Every line of the material below must be repeated exactly.

## BEGIN Listing

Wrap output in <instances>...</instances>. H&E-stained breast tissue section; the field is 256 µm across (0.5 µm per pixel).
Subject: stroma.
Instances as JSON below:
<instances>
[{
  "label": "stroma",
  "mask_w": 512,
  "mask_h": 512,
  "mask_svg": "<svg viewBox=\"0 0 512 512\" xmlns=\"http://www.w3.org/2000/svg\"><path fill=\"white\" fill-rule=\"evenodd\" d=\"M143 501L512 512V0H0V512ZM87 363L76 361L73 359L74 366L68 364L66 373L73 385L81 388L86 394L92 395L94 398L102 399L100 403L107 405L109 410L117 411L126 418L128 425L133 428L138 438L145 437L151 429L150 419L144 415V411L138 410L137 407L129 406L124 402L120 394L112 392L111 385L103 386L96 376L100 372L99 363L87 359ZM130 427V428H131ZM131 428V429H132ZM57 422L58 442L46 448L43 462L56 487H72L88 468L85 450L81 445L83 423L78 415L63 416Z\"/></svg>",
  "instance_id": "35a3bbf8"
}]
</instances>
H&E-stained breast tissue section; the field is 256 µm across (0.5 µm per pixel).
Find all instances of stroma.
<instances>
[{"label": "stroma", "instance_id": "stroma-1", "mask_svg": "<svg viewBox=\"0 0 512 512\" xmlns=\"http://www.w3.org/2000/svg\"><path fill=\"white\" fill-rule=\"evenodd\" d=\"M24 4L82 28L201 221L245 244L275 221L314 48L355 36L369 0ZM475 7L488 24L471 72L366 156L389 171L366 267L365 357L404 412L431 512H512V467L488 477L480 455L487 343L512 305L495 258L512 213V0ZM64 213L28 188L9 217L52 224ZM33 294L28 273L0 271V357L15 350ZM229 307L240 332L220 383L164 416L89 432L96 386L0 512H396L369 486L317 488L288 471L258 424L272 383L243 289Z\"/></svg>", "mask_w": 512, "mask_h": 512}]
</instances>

## END Listing

● **Expected output**
Wrap output in <instances>...</instances>. H&E-stained breast tissue section; the field is 256 µm across (0.5 µm per pixel).
Subject: stroma.
Instances as JSON below:
<instances>
[{
  "label": "stroma",
  "mask_w": 512,
  "mask_h": 512,
  "mask_svg": "<svg viewBox=\"0 0 512 512\" xmlns=\"http://www.w3.org/2000/svg\"><path fill=\"white\" fill-rule=\"evenodd\" d=\"M143 501L512 512V0H0V512ZM87 363L76 361L73 359L74 366L68 364L66 373L73 385L81 388L86 394L92 395L94 398L102 399L100 403L107 405L109 410L117 411L126 418L128 425L133 428L138 438L145 437L151 429L150 419L144 415V411L138 410L137 407L129 406L124 402L120 394L112 392L111 385L103 386L96 376L100 372L99 363L87 359ZM130 427V428H131ZM131 428V429H132ZM57 422L58 442L46 448L43 462L56 487H72L88 468L85 450L81 445L83 423L78 415L63 416Z\"/></svg>",
  "instance_id": "35a3bbf8"
}]
</instances>
H&E-stained breast tissue section; the field is 256 µm across (0.5 µm per pixel).
Find all instances of stroma.
<instances>
[{"label": "stroma", "instance_id": "stroma-1", "mask_svg": "<svg viewBox=\"0 0 512 512\" xmlns=\"http://www.w3.org/2000/svg\"><path fill=\"white\" fill-rule=\"evenodd\" d=\"M24 4L82 28L201 221L245 244L275 221L314 48L355 36L369 0ZM475 7L488 24L471 72L366 156L389 171L366 267L365 357L404 412L431 512H512V467L488 477L480 455L487 343L512 305L495 258L512 213V0ZM64 213L28 188L9 217L52 224ZM33 294L28 273L0 271V357L15 350ZM229 307L240 332L220 383L164 416L89 432L96 386L0 512H396L369 486L317 488L288 471L258 424L272 383L243 289Z\"/></svg>", "mask_w": 512, "mask_h": 512}]
</instances>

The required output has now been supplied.